Start of Input material

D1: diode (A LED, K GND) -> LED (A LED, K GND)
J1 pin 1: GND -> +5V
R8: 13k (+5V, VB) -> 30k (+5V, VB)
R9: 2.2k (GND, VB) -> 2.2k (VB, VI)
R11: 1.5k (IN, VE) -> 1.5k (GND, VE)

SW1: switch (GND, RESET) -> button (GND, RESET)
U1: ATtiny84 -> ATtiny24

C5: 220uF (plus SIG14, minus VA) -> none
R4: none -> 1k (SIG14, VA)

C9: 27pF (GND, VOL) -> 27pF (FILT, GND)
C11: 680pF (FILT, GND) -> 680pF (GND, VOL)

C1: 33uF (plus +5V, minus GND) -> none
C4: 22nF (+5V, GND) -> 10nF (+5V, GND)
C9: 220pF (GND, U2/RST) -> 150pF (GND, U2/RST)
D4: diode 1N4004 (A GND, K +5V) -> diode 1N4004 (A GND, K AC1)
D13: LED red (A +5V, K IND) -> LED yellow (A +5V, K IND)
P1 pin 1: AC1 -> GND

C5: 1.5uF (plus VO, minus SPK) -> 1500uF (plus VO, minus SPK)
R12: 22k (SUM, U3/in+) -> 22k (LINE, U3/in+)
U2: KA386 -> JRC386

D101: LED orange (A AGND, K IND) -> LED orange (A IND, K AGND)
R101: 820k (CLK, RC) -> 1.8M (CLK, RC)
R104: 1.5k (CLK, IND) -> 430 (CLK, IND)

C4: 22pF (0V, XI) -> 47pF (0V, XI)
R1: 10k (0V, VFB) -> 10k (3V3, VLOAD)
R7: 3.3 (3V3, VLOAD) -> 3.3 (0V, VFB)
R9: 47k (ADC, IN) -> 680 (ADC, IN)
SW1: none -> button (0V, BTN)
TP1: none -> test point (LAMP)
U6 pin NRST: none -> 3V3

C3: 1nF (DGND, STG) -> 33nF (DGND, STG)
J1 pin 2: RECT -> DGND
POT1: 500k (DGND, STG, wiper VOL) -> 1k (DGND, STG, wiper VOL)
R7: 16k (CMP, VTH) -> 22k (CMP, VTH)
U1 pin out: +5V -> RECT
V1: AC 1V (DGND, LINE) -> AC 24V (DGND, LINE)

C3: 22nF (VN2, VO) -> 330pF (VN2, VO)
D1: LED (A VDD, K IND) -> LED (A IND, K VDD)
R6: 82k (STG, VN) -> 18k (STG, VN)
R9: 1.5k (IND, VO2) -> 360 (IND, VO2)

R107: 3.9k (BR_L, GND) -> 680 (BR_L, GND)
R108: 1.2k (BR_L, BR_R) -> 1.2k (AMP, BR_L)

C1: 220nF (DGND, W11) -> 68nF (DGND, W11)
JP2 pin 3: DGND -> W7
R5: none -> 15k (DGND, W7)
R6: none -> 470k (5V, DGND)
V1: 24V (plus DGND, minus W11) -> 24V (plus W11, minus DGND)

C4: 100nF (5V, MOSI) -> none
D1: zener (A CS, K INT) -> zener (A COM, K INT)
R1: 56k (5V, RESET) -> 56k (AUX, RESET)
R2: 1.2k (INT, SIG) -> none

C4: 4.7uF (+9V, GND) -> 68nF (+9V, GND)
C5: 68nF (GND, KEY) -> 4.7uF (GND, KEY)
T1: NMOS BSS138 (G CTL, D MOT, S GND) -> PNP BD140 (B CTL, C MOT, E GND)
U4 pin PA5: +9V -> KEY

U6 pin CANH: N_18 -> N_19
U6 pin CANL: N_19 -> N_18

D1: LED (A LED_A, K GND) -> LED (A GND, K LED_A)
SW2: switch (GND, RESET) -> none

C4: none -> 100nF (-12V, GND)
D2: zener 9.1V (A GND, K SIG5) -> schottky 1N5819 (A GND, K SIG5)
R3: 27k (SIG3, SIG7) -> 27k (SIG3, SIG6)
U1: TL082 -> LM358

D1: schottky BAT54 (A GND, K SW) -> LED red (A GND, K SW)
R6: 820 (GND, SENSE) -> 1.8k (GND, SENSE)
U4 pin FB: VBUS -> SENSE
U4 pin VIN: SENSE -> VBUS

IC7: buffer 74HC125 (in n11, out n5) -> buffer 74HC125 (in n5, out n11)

End of Input material

**Assigned task**.
Please transcribe the whole listing exactly as it stands.

**Written response**.
D1: diode (A LED, K GND) -> LED (A LED, K GND)
J1 pin 1: GND -> +5V
R8: 13k (+5V, VB) -> 30k (+5V, VB)
R9: 2.2k (GND, VB) -> 2.2k (VB, VI)
R11: 1.5k (IN, VE) -> 1.5k (GND, VE)

SW1: switch (GND, RESET) -> button (GND, RESET)
U1: ATtiny84 -> ATtiny24

C5: 220uF (plus SIG14, minus VA) -> none
R4: none -> 1k (SIG14, VA)

C9: 27pF (GND, VOL) -> 27pF (FILT, GND)
C11: 680pF (FILT, GND) -> 680pF (GND, VOL)

C1: 33uF (plus +5V, minus GND) -> none
C4: 22nF (+5V, GND) -> 10nF (+5V, GND)
C9: 220pF (GND, U2/RST) -> 150pF (GND, U2/RST)
D4: diode 1N4004 (A GND, K +5V) -> diode 1N4004 (A GND, K AC1)
D13: LED red (A +5V, K IND) -> LED yellow (A +5V, K IND)
P1 pin 1: AC1 -> GND

C5: 1.5uF (plus VO, minus SPK) -> 1500uF (plus VO, minus SPK)
R12: 22k (SUM, U3/in+) -> 22k (LINE, U3/in+)
U2: KA386 -> JRC386

D101: LED orange (A AGND, K IND) -> LED orange (A IND, K AGND)
R101: 820k (CLK, RC) -> 1.8M (CLK, RC)
R104: 1.5k (CLK, IND) -> 430 (CLK, IND)

C4: 22pF (0V, XI) -> 47pF (0V, XI)
R1: 10k (0V, VFB) -> 10k (3V3, VLOAD)
R7: 3.3 (3V3, VLOAD) -> 3.3 (0V, VFB)
R9: 47k (ADC, IN) -> 680 (ADC, IN)
SW1: none -> button (0V, BTN)
TP1: none -> test point (LAMP)
U6 pin NRST: none -> 3V3

C3: 1nF (DGND, STG) -> 33nF (DGND, STG)
J1 pin 2: RECT -> DGND
POT1: 500k (DGND, STG, wiper VOL) -> 1k (DGND, STG, wiper VOL)
R7: 16k (CMP, VTH) -> 22k (CMP, VTH)
U1 pin out: +5V -> RECT
V1: AC 1V (DGND, LINE) -> AC 24V (DGND, LINE)

C3: 22nF (VN2, VO) -> 330pF (VN2, VO)
D1: LED (A VDD, K IND) -> LED (A IND, K VDD)
R6: 82k (STG, VN) -> 18k (STG, VN)
R9: 1.5k (IND, VO2) -> 360 (IND, VO2)

R107: 3.9k (BR_L, GND) -> 680 (BR_L, GND)
R108: 1.2k (BR_L, BR_R) -> 1.2k (AMP, BR_L)

C1: 220nF (DGND, W11) -> 68nF (DGND, W11)
JP2 pin 3: DGND -> W7
R5: none -> 15k (DGND, W7)
R6: none -> 470k (5V, DGND)
V1: 24V (plus DGND, minus W11) -> 24V (plus W11, minus DGND)

C4: 100nF (5V, MOSI) -> none
D1: zener (A CS, K INT) -> zener (A COM, K INT)
R1: 56k (5V, RESET) -> 56k (AUX, RESET)
R2: 1.2k (INT, SIG) -> none

C4: 4.7uF (+9V, GND) -> 68nF (+9V, GND)
C5: 68nF (GND, KEY) -> 4.7uF (GND, KEY)
T1: NMOS BSS138 (G CTL, D MOT, S GND) -> PNP BD140 (B CTL, C MOT, E GND)
U4 pin PA5: +9V -> KEY

U6 pin CANH: N_18 -> N_19
U6 pin CANL: N_19 -> N_18

D1: LED (A LED_A, K GND) -> LED (A GND, K LED_A)
SW2: switch (GND, RESET) -> none

C4: none -> 100nF (-12V, GND)
D2: zener 9.1V (A GND, K SIG5) -> schottky 1N5819 (A GND, K SIG5)
R3: 27k (SIG3, SIG7) -> 27k (SIG3, SIG6)
U1: TL082 -> LM358

D1: schottky BAT54 (A GND, K SW) -> LED red (A GND, K SW)
R6: 820 (GND, SENSE) -> 1.8k (GND, SENSE)
U4 pin FB: VBUS -> SENSE
U4 pin VIN: SENSE -> VBUS

IC7: buffer 74HC125 (in n11, out n5) -> buffer 74HC125 (in n5, out n11)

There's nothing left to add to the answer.